> WHAT YOU SHOULD DO
If a record holds a picture, skip the picture but print everything else exactly.

******

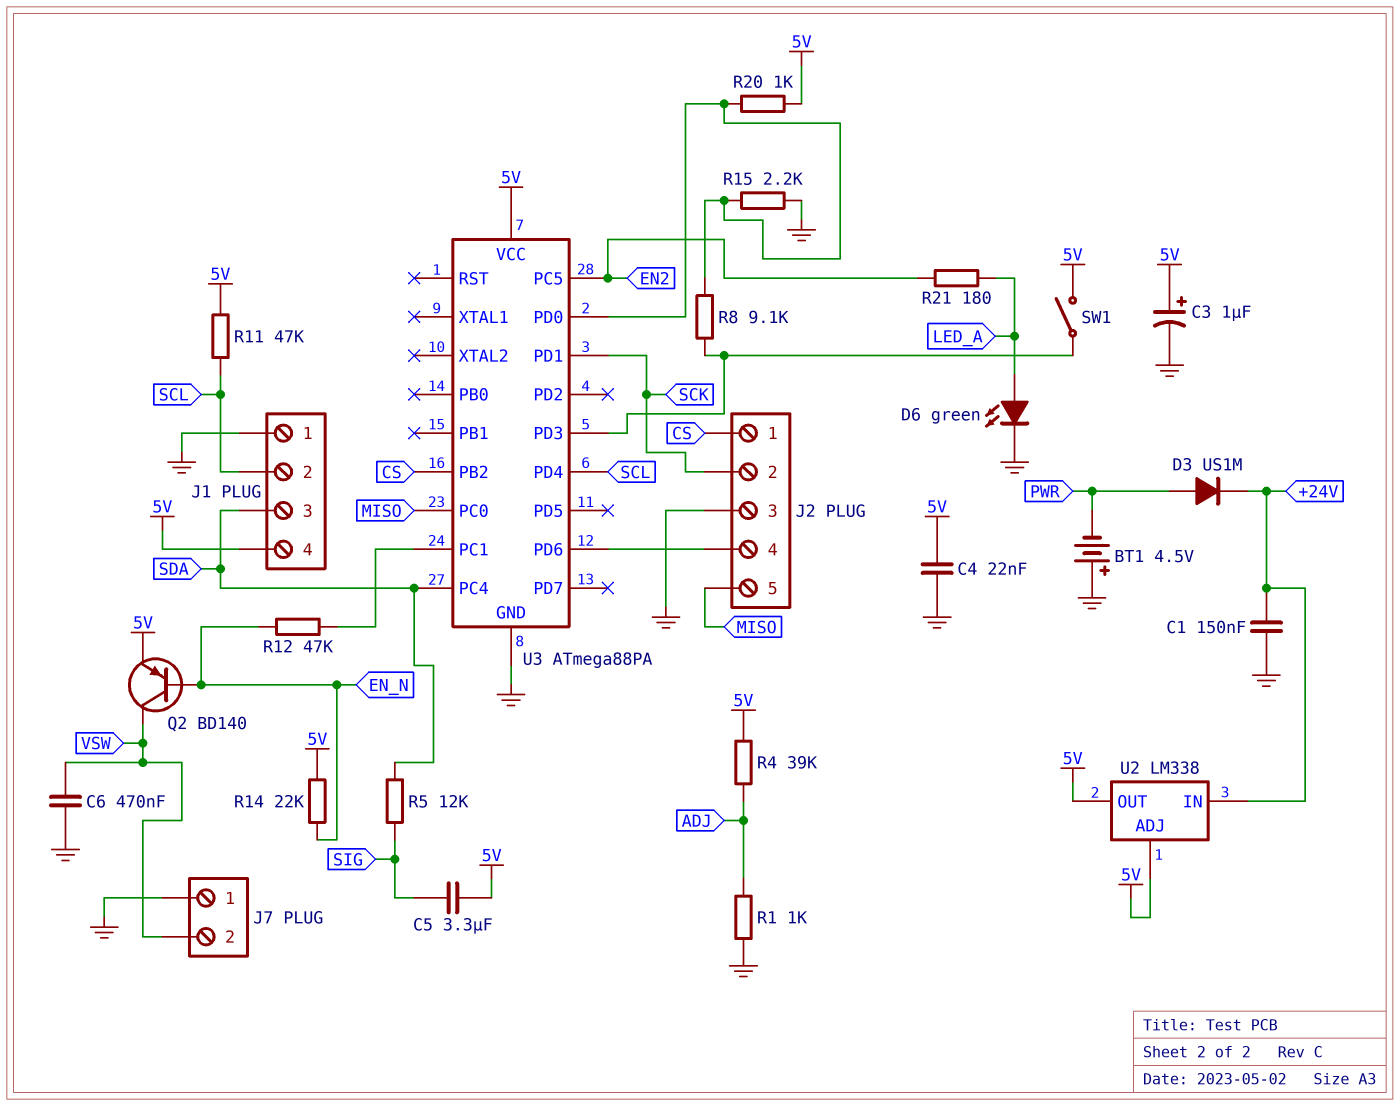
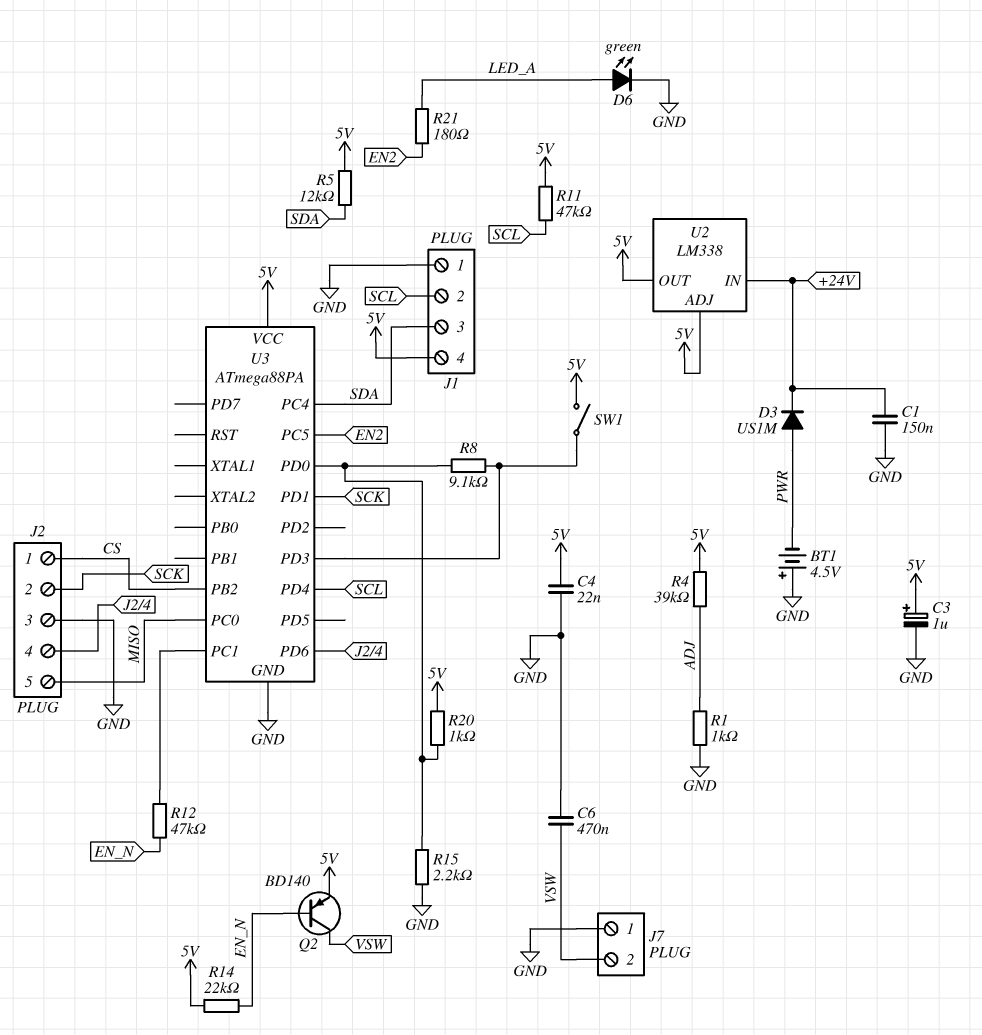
C5: 3.3uF (5V, SIG) -> none
R5: 12k (SDA, SIG) -> 12k (5V, SDA)

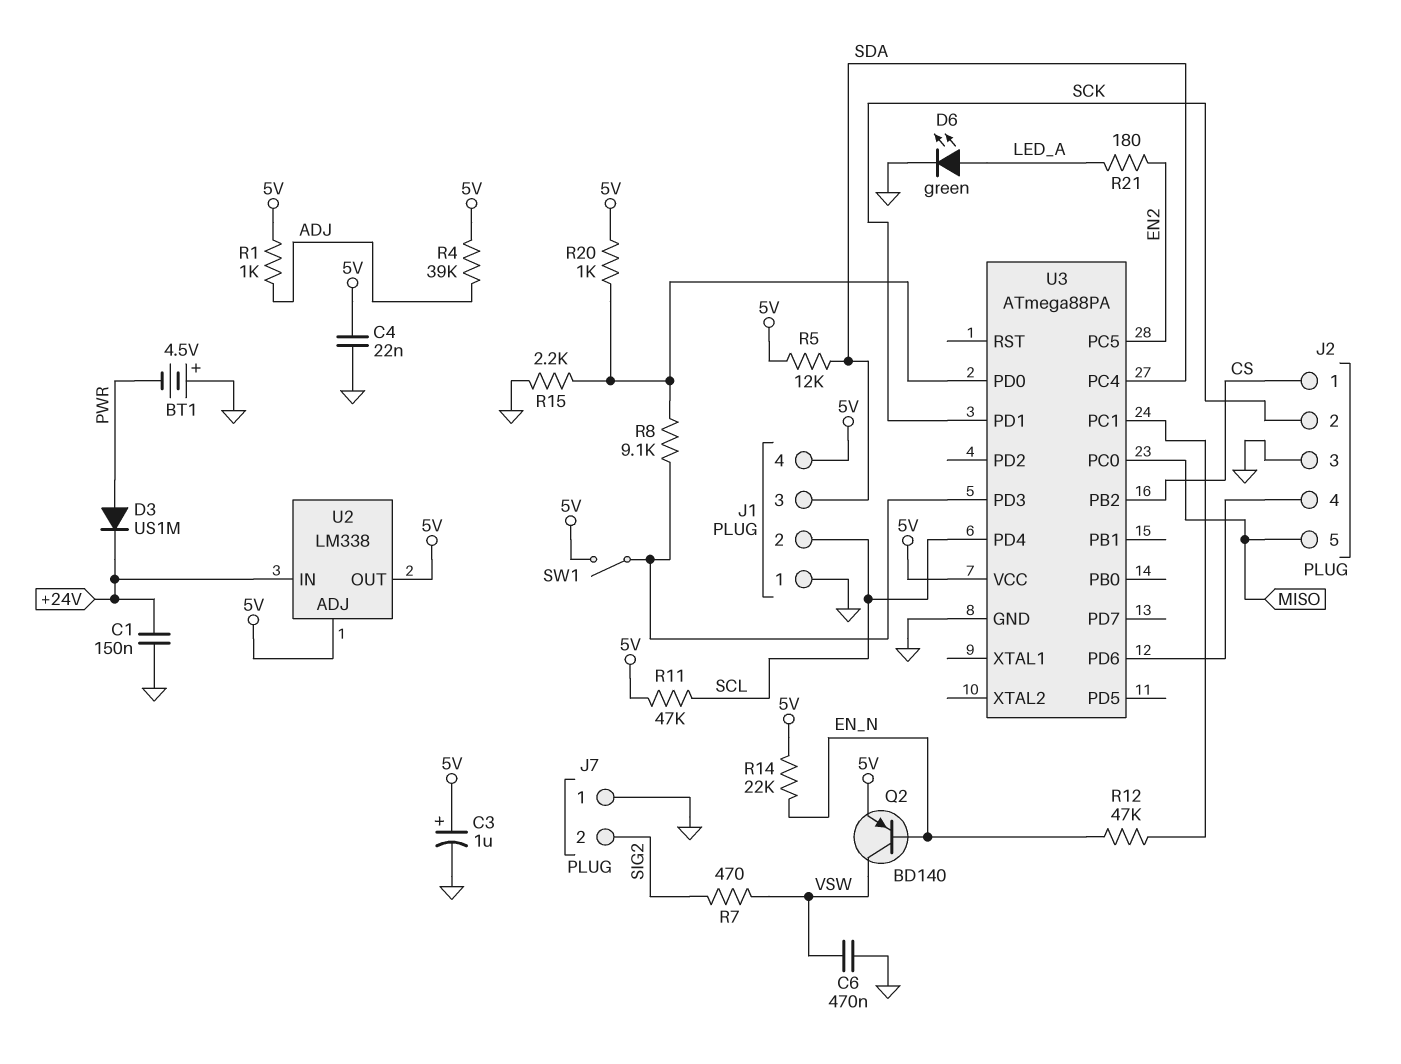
J7 pin 2: VSW -> SIG2
R1: 1k (ADJ, GND) -> 1k (5V, ADJ)
R7: none -> 470 (SIG2, VSW)

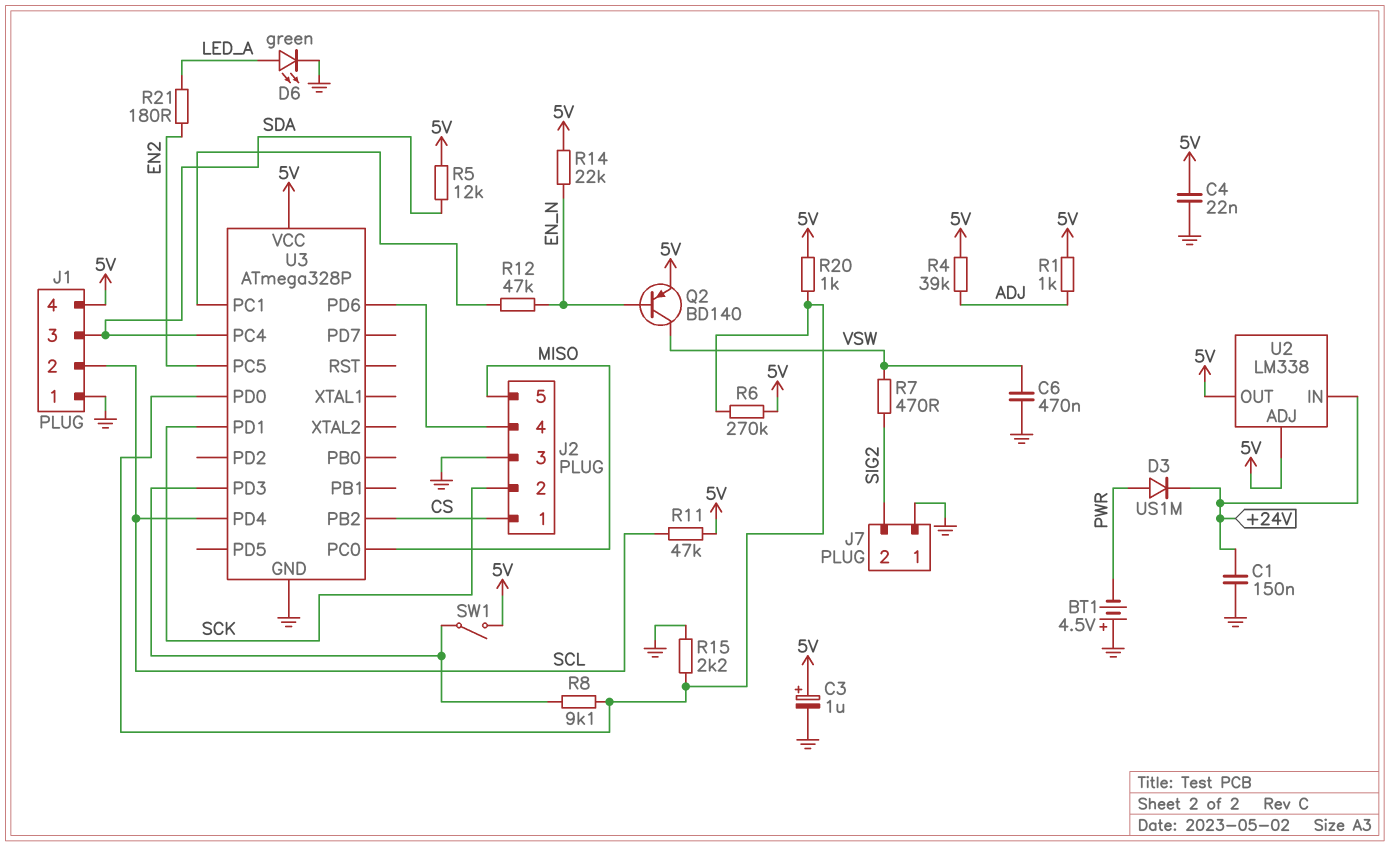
R6: none -> 270k (5V, U3/PD0)
U3: ATmega88PA -> ATmega328P

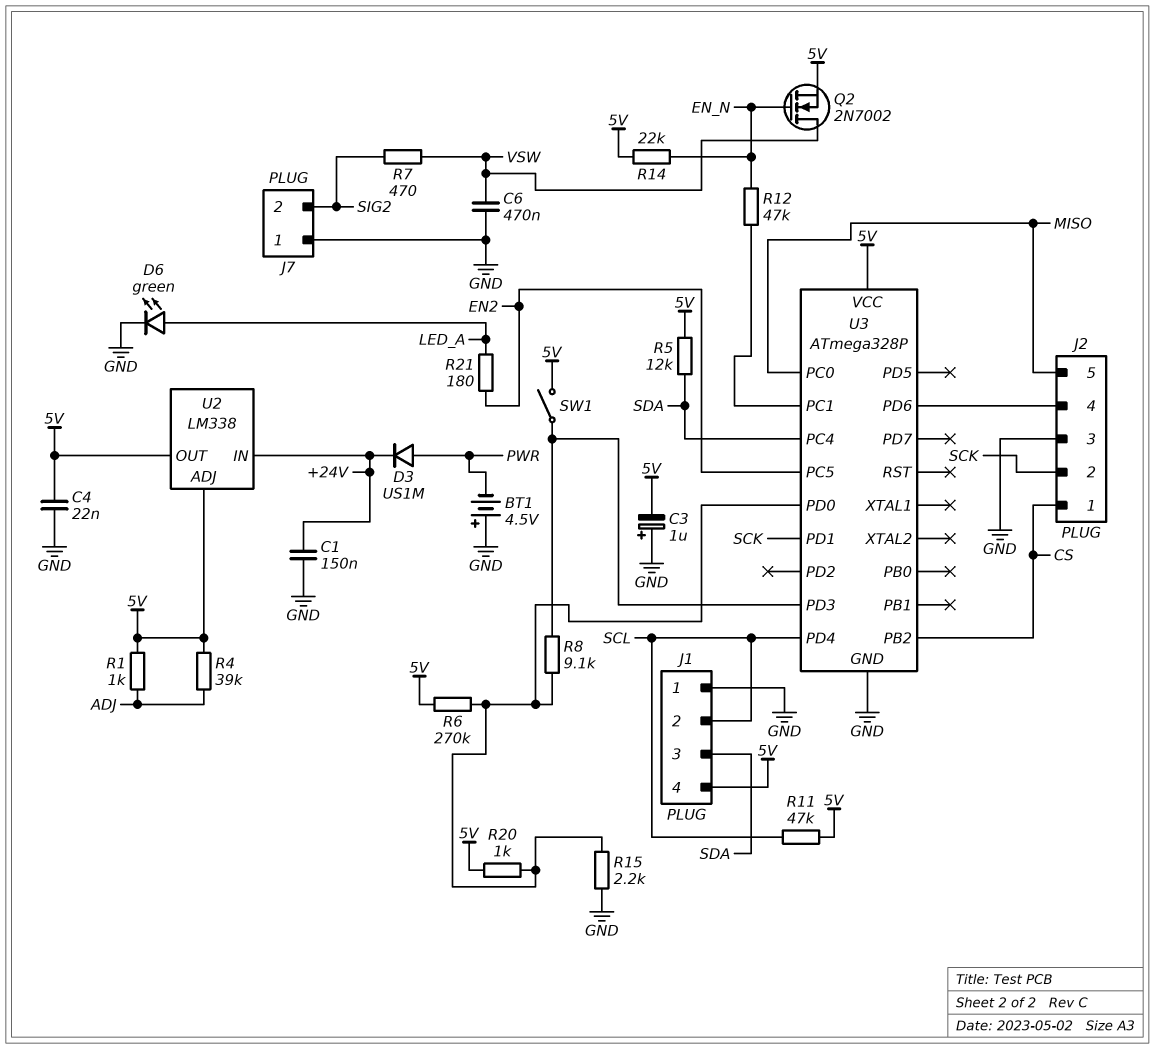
C3: 1uF (plus 5V, minus GND) -> 1uF (plus GND, minus 5V)
Q2: PNP BD140 (B EN_N, C VSW, E 5V) -> NMOS 2N7002 (G EN_N, D VSW, S 5V)

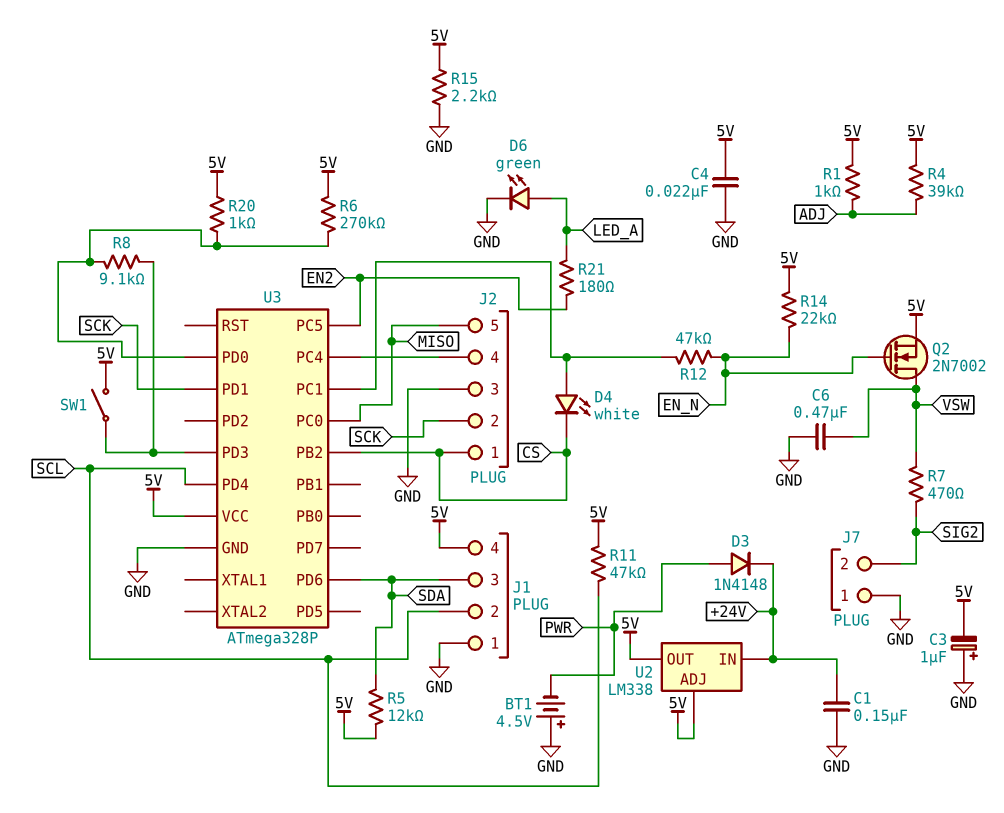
D3: diode US1M (A PWR, K +24V) -> diode 1N4148 (A PWR, K +24V)
D4: none -> LED white (A U3/PC1, K CS)
R15: 2.2k (GND, U3/PD0) -> 2.2k (5V, GND)
U3 pin PC4: SDA -> J2/4
U3 pin PD6: J2/4 -> SDA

******

> RESULT OF THE TASK
C5: 3.3uF (5V, SIG) -> none
R5: 12k (SDA, SIG) -> 12k (5V, SDA)

J7 pin 2: VSW -> SIG2
R1: 1k (ADJ, GND) -> 1k (5V, ADJ)
R7: none -> 470 (SIG2, VSW)

R6: none -> 270k (5V, U3/PD0)
U3: ATmega88PA -> ATmega328P

C3: 1uF (plus 5V, minus GND) -> 1uF (plus GND, minus 5V)
Q2: PNP BD140 (B EN_N, C VSW, E 5V) -> NMOS 2N7002 (G EN_N, D VSW, S 5V)

D3: diode US1M (A PWR, K +24V) -> diode 1N4148 (A PWR, K +24V)
D4: none -> LED white (A U3/PC1, K CS)
R15: 2.2k (GND, U3/PD0) -> 2.2k (5V, GND)
U3 pin PC4: SDA -> J2/4
U3 pin PD6: J2/4 -> SDA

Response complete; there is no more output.